[[ RECORDS FOR THE EXERCISE open ]]

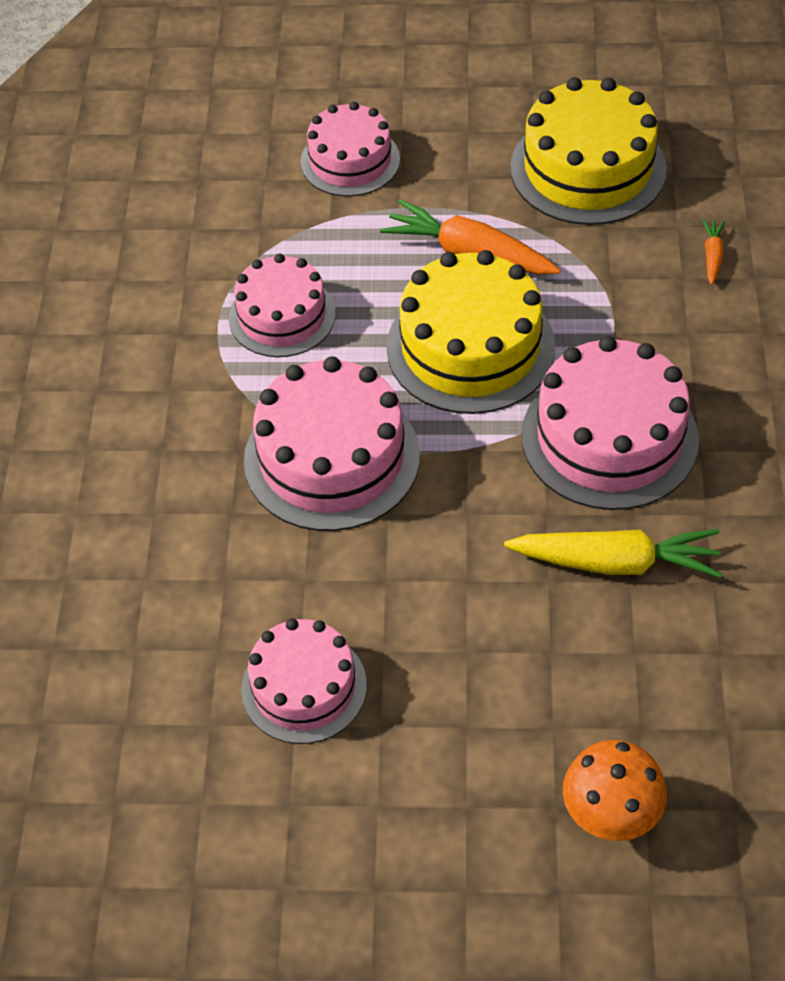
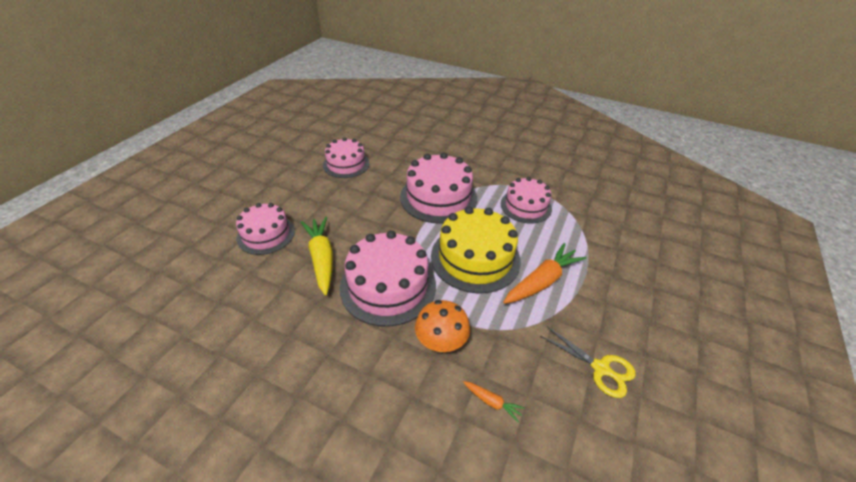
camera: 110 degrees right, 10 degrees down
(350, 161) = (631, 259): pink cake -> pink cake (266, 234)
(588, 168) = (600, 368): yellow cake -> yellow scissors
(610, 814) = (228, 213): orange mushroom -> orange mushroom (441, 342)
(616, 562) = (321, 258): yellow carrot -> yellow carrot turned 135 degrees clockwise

[[ RECORDS FOR THE EXERCISE closed ]]

PROBLEM DESCRIPTION:
What I need is every record written out exactly, minus the pictures.

TASK RESULT:
camera: 110 degrees right, 10 degrees down
(350, 161) = (631, 259): pink cake -> pink cake (266, 234)
(588, 168) = (600, 368): yellow cake -> yellow scissors
(610, 814) = (228, 213): orange mushroom -> orange mushroom (441, 342)
(616, 562) = (321, 258): yellow carrot -> yellow carrot turned 135 degrees clockwise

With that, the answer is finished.